| WORK INSTRUCTIONS |
What you return must match the records word for word, except that images are dropped.

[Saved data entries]
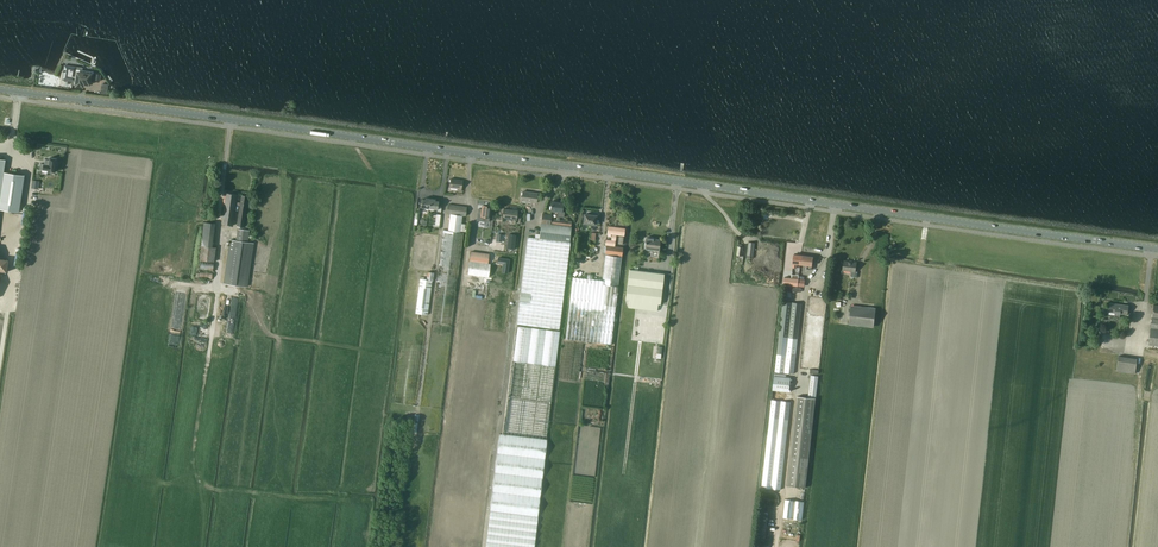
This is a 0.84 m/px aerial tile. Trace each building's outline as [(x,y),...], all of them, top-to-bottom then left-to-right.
[(64,72),(63,79),(72,80),(72,85),(80,86),(80,83),(89,84),(90,79),(100,81),(101,75),(94,74),(93,75),(91,75),(82,73),(82,69),(83,68),(65,65),(64,69),(63,72),(64,72)] [(47,159),(46,164),(41,163),(40,169),(48,170),(48,171),(56,172),(57,166),(56,165),(57,158),(50,157),(50,160),(47,159)] [(20,212),(25,175),(4,172),(6,160),(0,159),(0,209),(20,212)] [(458,191),(462,191),(463,180),(451,178),(450,187),(458,188),(458,191)] [(522,200),(537,202),(538,193),(523,191),(522,200)] [(233,225),(236,205),(240,205),(237,226),(244,227),(249,196),(242,195),(241,202),(237,201),(238,194),(227,192),(222,224),(233,225)] [(425,207),(430,208),(431,198),(426,198),(426,199),(422,199),(421,206),(420,206),(419,210),(424,211),(425,207)] [(436,199),(431,198),(430,208),(438,209),(437,211),(442,211),(442,206),(439,206),(439,201),(436,200),(436,199)] [(553,199),(553,201),(552,201),(550,210),(558,211),(558,216),(564,217),(565,211),(563,211),(564,202),(557,201),(558,200),(553,199)] [(460,231),(467,231),(467,229),(465,229),(466,224),(461,223),(463,215),(466,215),(467,206),(448,204),(447,213),(451,214),(449,230),(460,232),(460,231)] [(482,209),(479,209),(477,221),(489,222),(491,206),(482,205),(482,209)] [(503,218),(516,220),(517,214),(518,210),(504,208),(503,218)] [(596,216),(585,214),(583,223),(595,224),(596,216)] [(202,259),(215,260),(216,246),(214,246),(216,222),(205,221),(202,259)] [(571,226),(551,224),(542,223),(540,237),(570,241),(572,226),(571,226)] [(605,245),(607,245),(615,246),(617,234),(620,235),(618,243),(623,244),(624,235),(625,228),(609,226),(608,233),(612,234),(612,240),(606,239),(605,245)] [(254,243),(248,242),(249,230),(238,229),(236,240),(230,240),(223,283),(247,287),(254,243)] [(464,232),(444,230),(431,322),(451,325),(464,232)] [(508,235),(507,249),(514,250),(516,236),(508,235)] [(559,329),(571,242),(529,237),(517,323),(559,329)] [(659,249),(660,249),(661,240),(646,238),(645,248),(649,248),(649,250),(652,251),(652,255),(659,256),(659,249)] [(747,257),(754,258),(756,243),(749,242),(747,257)] [(573,277),(566,339),(612,344),(612,339),(613,336),(618,286),(622,257),(624,247),(615,246),(607,245),(604,245),(603,253),(606,253),(603,280),(573,277)] [(489,263),(490,254),(471,251),(470,261),(489,263)] [(802,255),(795,254),(793,267),(796,268),(797,263),(801,264),(802,255)] [(806,269),(811,270),(813,256),(802,255),(801,264),(807,265),(806,269)] [(498,258),(497,263),(503,264),(502,272),(507,273),(509,259),(498,258)] [(7,271),(9,260),(0,259),(0,270),(7,271)] [(200,269),(213,271),(215,262),(201,260),(200,269)] [(844,260),(843,270),(852,271),(852,275),(857,276),(857,271),(856,271),(857,262),(844,260)] [(489,263),(470,261),(468,274),(469,274),(489,277),(491,264),(489,263)] [(630,269),(626,300),(629,300),(658,304),(661,304),(662,297),(665,273),(630,269)] [(434,272),(428,272),(427,279),(420,279),(415,313),(428,315),(432,280),(433,280),(434,272)] [(784,277),(783,285),(798,286),(799,279),(784,277)] [(775,371),(794,373),(801,303),(783,301),(775,371)] [(1116,312),(1115,316),(1120,317),(1121,313),(1128,314),(1129,305),(1110,302),(1109,311),(1116,312)] [(850,324),(874,326),(876,308),(852,306),(850,324)] [(556,367),(560,331),(518,326),(513,361),(556,367)] [(1150,344),(1157,345),(1157,328),(1152,327),(1150,344)] [(1117,371),(1136,373),(1136,372),(1138,358),(1119,356),(1117,371)] [(789,392),(790,382),(791,378),(774,376),(773,390),(789,392)] [(797,396),(787,485),(806,487),(815,398),(797,396)] [(772,400),(762,487),(780,489),(790,402),(772,400)] [(539,516),(538,516),(548,439),(500,433),(491,510),(486,546),(535,546),(539,516)] [(803,501),(785,500),(783,517),(802,519),(803,501)]
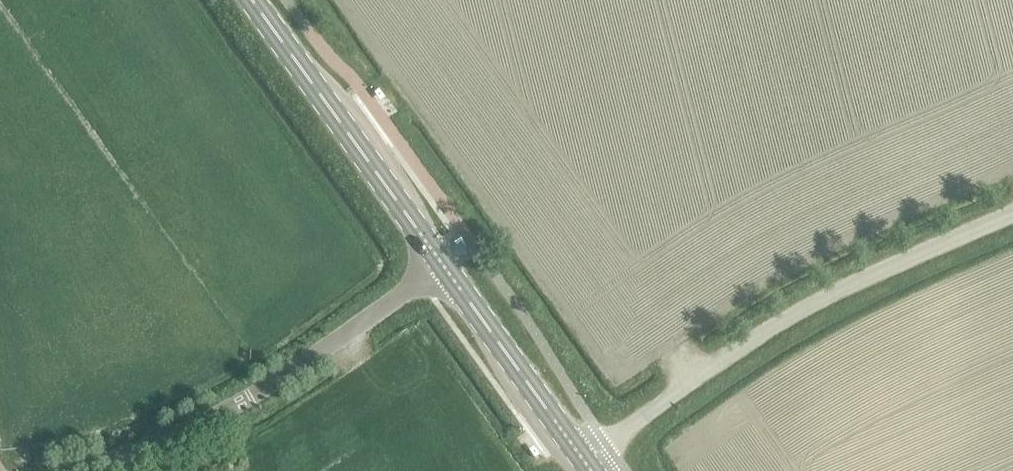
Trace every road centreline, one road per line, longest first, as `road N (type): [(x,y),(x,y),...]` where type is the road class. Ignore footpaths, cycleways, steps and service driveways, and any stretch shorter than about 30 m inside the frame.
road 1 (unclassified): [(584,461),(795,310),(1012,215)]
road 2 (secondary): [(446,268),(252,0)]
road 3 (secondary): [(584,461),(446,268)]
road 4 (unclassified): [(249,395),(446,268)]
road 5 (residential): [(55,470),(151,445),(249,395)]

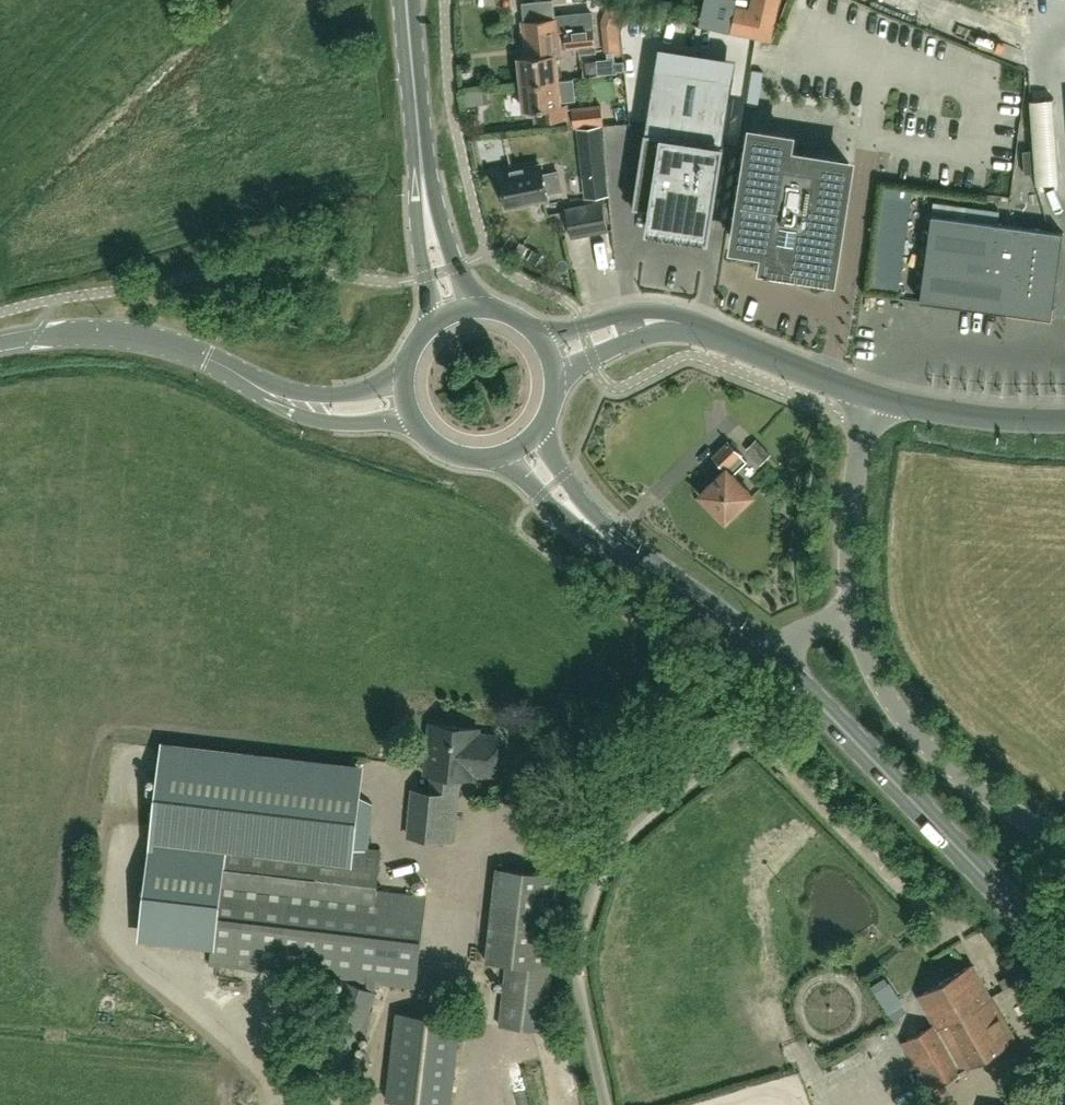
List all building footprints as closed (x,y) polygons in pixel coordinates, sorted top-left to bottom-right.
[(520,57),(523,84),(558,80),(556,56),(562,55),(561,49),(579,47),(580,52),(596,50),(594,29),(593,12),(554,16),(552,0),(549,0),(524,3),(526,21),(523,21),(526,56),(520,57)] [(749,9),(736,6),(730,32),(771,42),(780,0),(751,0),(749,9)] [(655,67),(633,206),(650,208),(647,229),(709,239),(734,79),(655,67)] [(558,80),(523,84),(525,111),(538,110),(539,122),(569,119),(570,127),(603,124),(602,107),(566,110),(566,104),(560,105),(560,102),(574,100),(572,79),(558,80)] [(1054,97),(1030,99),(1034,149),(1023,150),(1025,174),(1036,173),(1036,184),(1060,182),(1054,97)] [(598,127),(579,129),(584,177),(604,174),(598,127)] [(787,152),(789,139),(789,137),(754,131),(737,243),(769,249),(767,263),(790,267),(790,268),(792,268),(832,274),(849,162),(787,152)] [(548,193),(562,190),(558,172),(543,175),(541,164),(502,172),(509,207),(549,199),(548,193)] [(608,229),(602,201),(566,209),(571,237),(608,229)] [(931,214),(920,301),(1052,318),(1064,232),(931,214)] [(757,440),(746,450),(745,451),(760,466),(772,454),(757,440)] [(728,442),(720,450),(715,455),(728,467),(700,495),(715,510),(713,512),(714,515),(720,521),(722,521),(724,519),(726,522),(753,495),(734,475),(747,461),(728,442)] [(475,773),(494,775),(498,736),(478,734),(479,728),(431,723),(426,773),(432,774),(430,791),(415,790),(410,836),(454,840),(460,777),(474,778),(475,773)] [(425,896),(376,891),(381,851),(352,847),(361,771),(163,748),(141,932),(213,940),(210,963),(415,987),(425,896)] [(497,868),(486,961),(507,964),(500,1026),(544,1031),(562,875),(497,868)] [(1015,1040),(997,1009),(972,966),(917,997),(933,1026),(901,1044),(928,1091),(1015,1040)] [(345,1078),(376,993),(345,982),(314,1065),(345,1078)] [(875,993),(886,1010),(898,1002),(887,984),(875,993)] [(422,1104),(449,1104),(459,1020),(398,1013),(387,1101),(422,1104)]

| RESULT |
This is a 0.84 m/px aerial tile. Trace each building's outline as [(x,y),...], all of them, top-to-bottom then left-to-right.
[(64,72),(63,79),(72,80),(72,85),(80,86),(80,83),(89,84),(90,79),(100,81),(101,75),(94,74),(93,75),(91,75),(82,73),(82,69),(83,68),(65,65),(64,69),(63,72),(64,72)] [(47,159),(46,164),(41,163),(40,169),(48,170),(48,171),(56,172),(57,166),(56,165),(57,158),(50,157),(50,160),(47,159)] [(20,212),(25,175),(4,172),(6,160),(0,159),(0,209),(20,212)] [(458,191),(462,191),(463,180),(451,178),(450,187),(458,188),(458,191)] [(522,200),(537,202),(538,193),(523,191),(522,200)] [(233,225),(236,205),(240,205),(237,226),(244,227),(249,196),(242,195),(241,202),(237,201),(238,194),(227,192),(222,224),(233,225)] [(425,207),(430,208),(431,198),(426,198),(426,199),(422,199),(421,206),(420,206),(419,210),(424,211),(425,207)] [(436,199),(431,198),(430,208),(438,209),(437,211),(442,211),(442,206),(439,206),(439,201),(436,200),(436,199)] [(553,199),(553,201),(552,201),(550,210),(558,211),(558,216),(564,217),(565,211),(563,211),(564,202),(557,201),(558,200),(553,199)] [(460,231),(467,231),(467,229),(465,229),(466,224),(461,223),(463,215),(466,215),(467,206),(448,204),(447,213),(451,214),(449,230),(460,232),(460,231)] [(482,209),(479,209),(477,221),(489,222),(491,206),(482,205),(482,209)] [(503,218),(516,220),(517,214),(518,210),(504,208),(503,218)] [(596,216),(585,214),(583,223),(595,224),(596,216)] [(202,259),(215,260),(216,246),(214,246),(216,222),(205,221),(202,259)] [(571,226),(551,224),(542,223),(540,237),(570,241),(572,226),(571,226)] [(605,245),(607,245),(615,246),(617,234),(620,235),(618,243),(623,244),(624,235),(625,228),(609,226),(608,233),(612,234),(612,240),(606,239),(605,245)] [(254,243),(248,242),(249,230),(238,229),(236,240),(230,240),(223,283),(247,287),(254,243)] [(464,232),(444,230),(431,322),(451,325),(464,232)] [(508,235),(507,249),(514,250),(516,236),(508,235)] [(559,329),(571,242),(529,237),(517,323),(559,329)] [(659,249),(660,249),(661,240),(646,238),(645,248),(649,248),(649,250),(652,251),(652,255),(659,256),(659,249)] [(747,257),(754,258),(756,243),(749,242),(747,257)] [(573,277),(566,339),(612,344),(612,339),(613,336),(618,286),(622,257),(624,247),(615,246),(607,245),(604,245),(603,253),(606,253),(603,280),(573,277)] [(489,263),(490,254),(471,251),(470,261),(489,263)] [(802,255),(795,254),(793,267),(796,268),(797,263),(801,264),(802,255)] [(806,269),(811,270),(813,256),(802,255),(801,264),(807,265),(806,269)] [(498,258),(497,263),(503,264),(502,272),(507,273),(509,259),(498,258)] [(7,271),(9,260),(0,259),(0,270),(7,271)] [(200,269),(213,271),(215,262),(201,260),(200,269)] [(844,260),(843,270),(852,271),(852,275),(857,276),(857,271),(856,271),(857,262),(844,260)] [(489,263),(470,261),(468,274),(469,274),(489,277),(491,264),(489,263)] [(630,269),(626,300),(629,300),(658,304),(661,304),(662,297),(665,273),(630,269)] [(434,272),(428,272),(427,279),(420,279),(415,313),(428,315),(432,280),(433,280),(434,272)] [(784,277),(783,285),(798,286),(799,279),(784,277)] [(775,371),(794,373),(801,303),(783,301),(775,371)] [(1116,312),(1115,316),(1120,317),(1121,313),(1128,314),(1129,305),(1110,302),(1109,311),(1116,312)] [(850,324),(874,326),(876,308),(852,306),(850,324)] [(556,367),(560,331),(518,326),(513,361),(556,367)] [(1150,344),(1157,345),(1157,328),(1152,327),(1150,344)] [(1117,371),(1136,373),(1136,372),(1138,358),(1119,356),(1117,371)] [(789,392),(790,382),(791,378),(774,376),(773,390),(789,392)] [(797,396),(787,485),(806,487),(815,398),(797,396)] [(772,400),(762,487),(780,489),(790,402),(772,400)] [(539,516),(538,516),(548,439),(500,433),(491,510),(486,546),(535,546),(539,516)] [(803,501),(785,500),(783,517),(802,519),(803,501)]
Trace every road centreline, one road per line, longest first, as `road N (type): [(x,y),(x,y),...]` where type is the road class. Ignore footpaths, cycleways, steps and service driveways, and any stretch shorter than about 30 m inside the frame.
road 1 (unclassified): [(584,461),(795,310),(1012,215)]
road 2 (secondary): [(446,268),(252,0)]
road 3 (secondary): [(584,461),(446,268)]
road 4 (unclassified): [(249,395),(446,268)]
road 5 (residential): [(55,470),(151,445),(249,395)]

List all building footprints as closed (x,y) polygons in pixel coordinates, sorted top-left to bottom-right.
[(520,57),(523,84),(558,80),(556,56),(562,55),(561,49),(579,47),(580,52),(596,50),(594,29),(593,12),(554,16),(552,0),(549,0),(524,3),(526,21),(523,21),(526,56),(520,57)] [(749,9),(736,6),(730,32),(771,42),(780,0),(751,0),(749,9)] [(655,67),(633,206),(650,208),(647,229),(709,239),(734,79),(655,67)] [(558,80),(523,84),(525,111),(538,110),(539,122),(569,119),(570,127),(603,124),(602,107),(566,110),(566,104),(560,105),(560,102),(574,100),(572,79),(558,80)] [(1054,97),(1030,99),(1034,149),(1023,150),(1025,174),(1036,173),(1036,184),(1060,182),(1054,97)] [(598,127),(579,129),(584,177),(604,174),(598,127)] [(787,152),(789,139),(789,137),(754,131),(737,243),(769,249),(767,263),(790,267),(790,268),(792,268),(832,274),(849,162),(787,152)] [(548,193),(562,190),(558,172),(543,175),(541,164),(502,172),(509,207),(549,199),(548,193)] [(608,229),(602,201),(566,209),(571,237),(608,229)] [(931,214),(920,301),(1052,318),(1064,232),(931,214)] [(757,440),(746,450),(745,451),(760,466),(772,454),(757,440)] [(728,442),(720,450),(715,455),(728,467),(700,495),(715,510),(713,512),(714,515),(720,521),(722,521),(724,519),(726,522),(753,495),(734,475),(747,461),(728,442)] [(475,773),(494,775),(498,736),(478,734),(479,728),(431,723),(426,773),(432,774),(430,791),(415,790),(410,836),(454,840),(460,777),(474,778),(475,773)] [(425,896),(376,891),(381,851),(352,847),(361,771),(163,748),(141,932),(213,940),(210,963),(415,987),(425,896)] [(497,868),(486,961),(507,964),(500,1026),(544,1031),(562,875),(497,868)] [(1015,1040),(997,1009),(972,966),(917,997),(933,1026),(901,1044),(928,1091),(1015,1040)] [(345,1078),(376,993),(345,982),(314,1065),(345,1078)] [(875,993),(886,1010),(898,1002),(887,984),(875,993)] [(422,1104),(449,1104),(459,1020),(398,1013),(387,1101),(422,1104)]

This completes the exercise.